[Task]
Copy out each record that follows exactly, and omit any picture you find.
START Entries shown
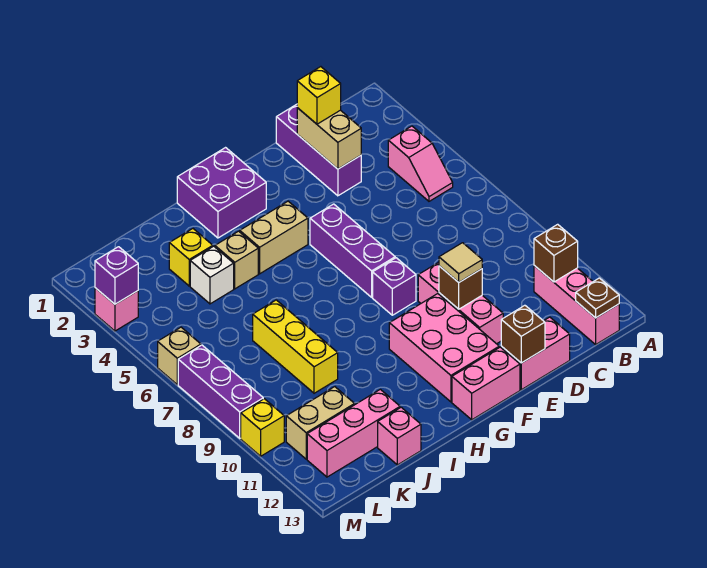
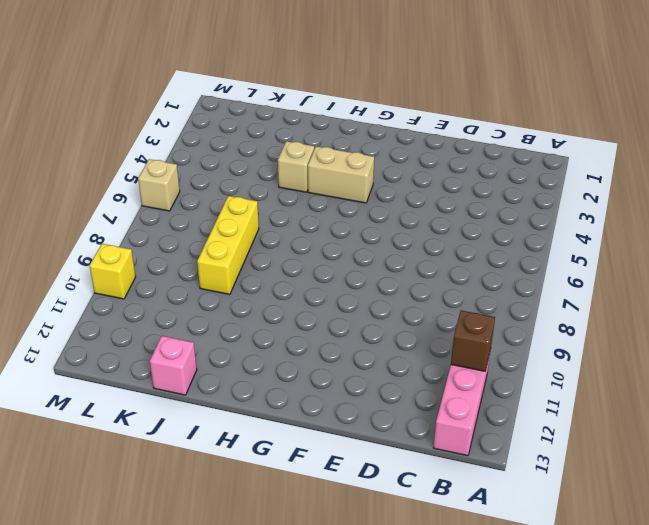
none -> pink 1x2 slope [388,126,453,201]
none -> purple 1x3 brick [276,104,361,196]
none -> pink 1x2 brick [501,317,570,390]
none -> pink 1x3 brick [418,262,503,344]

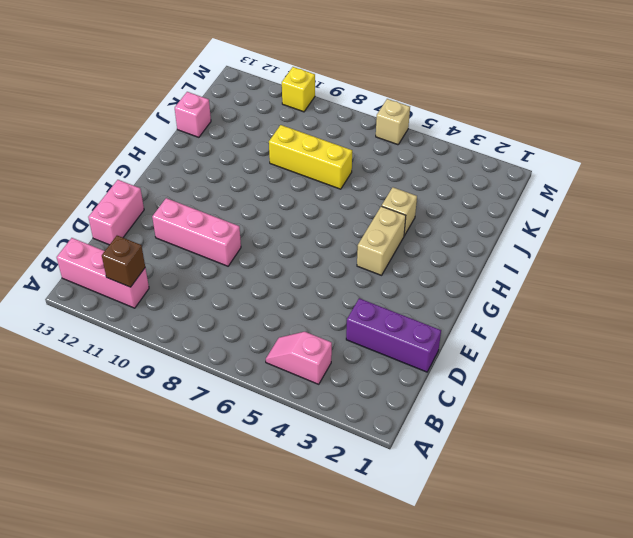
none -> purple 1x3 brick [310,204,395,297]
none -> purple 1x1 brick [373,258,416,315]
none -> pink 2x3 brick [389,294,499,402]
none -> pink 1x2 brick [452,347,520,420]

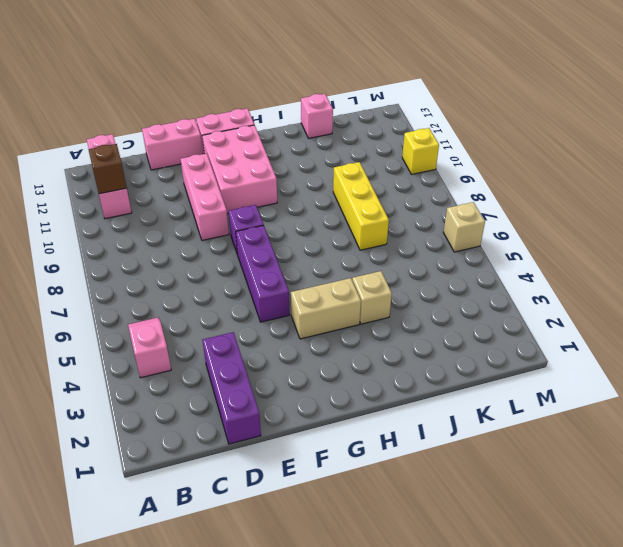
none -> purple 2x2 brick [177,148,266,238]
none -> yellow 1x1 brick [169,229,213,286]
none -> white 1x1 brick [190,246,234,304]
none -> pink 1x3 brick [307,389,400,477]

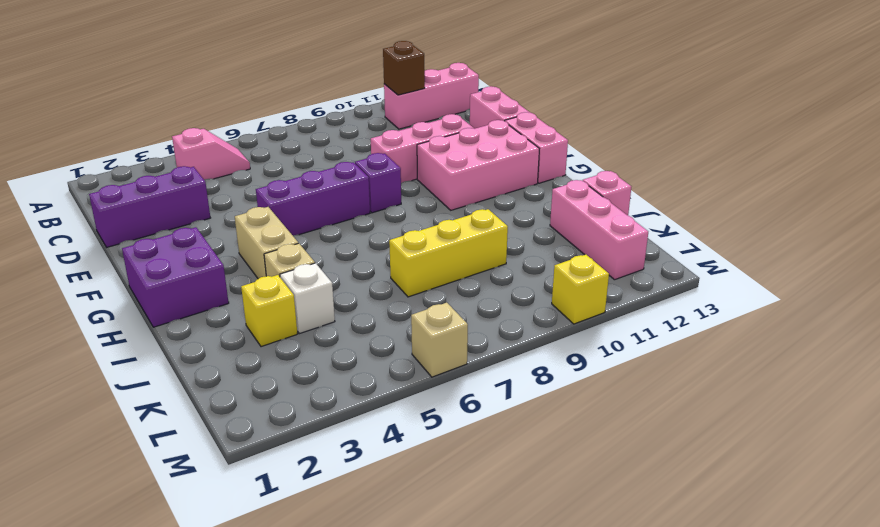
none -> tan 1x2 brick [286,387,355,459]
none -> pink 1x1 brick [95,288,138,331]
none -> purple 1x3 brick [178,345,263,438]
none -> brown 1x1 plate [576,278,619,318]

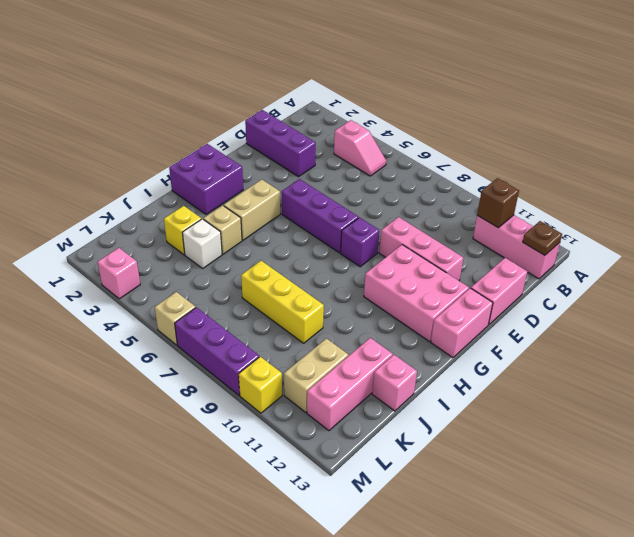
none -> tan 1x2 brick [297,108,361,169]
none -> brown 1x1 brick [439,266,482,309]
none -> brown 1x1 brick [501,305,545,363]
none -> purple 1x1 brick [95,247,138,304]

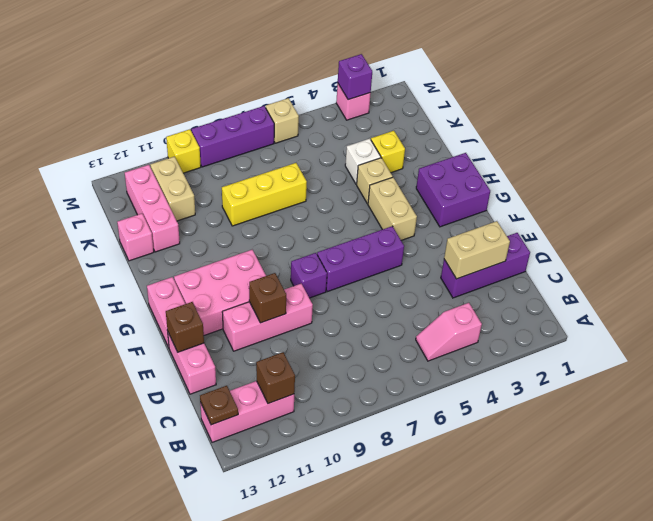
none -> yellow 1x1 brick [297,67,341,124]
none -> tan 1x1 tile [439,243,482,282]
END Entries shown
[Solution below]
none -> pink 1x2 slope [388,126,453,201]
none -> purple 1x3 brick [276,104,361,196]
none -> pink 1x2 brick [501,317,570,390]
none -> pink 1x3 brick [418,262,503,344]

none -> purple 1x3 brick [310,204,395,297]
none -> purple 1x1 brick [373,258,416,315]
none -> pink 2x3 brick [389,294,499,402]
none -> pink 1x2 brick [452,347,520,420]

none -> purple 2x2 brick [177,148,266,238]
none -> yellow 1x1 brick [169,229,213,286]
none -> white 1x1 brick [190,246,234,304]
none -> pink 1x3 brick [307,389,400,477]

none -> tan 1x2 brick [286,387,355,459]
none -> pink 1x1 brick [95,288,138,331]
none -> purple 1x3 brick [178,345,263,438]
none -> brown 1x1 plate [576,278,619,318]

none -> tan 1x2 brick [297,108,361,169]
none -> brown 1x1 brick [439,266,482,309]
none -> brown 1x1 brick [501,305,545,363]
none -> purple 1x1 brick [95,247,138,304]

none -> yellow 1x1 brick [297,67,341,124]
none -> tan 1x1 tile [439,243,482,282]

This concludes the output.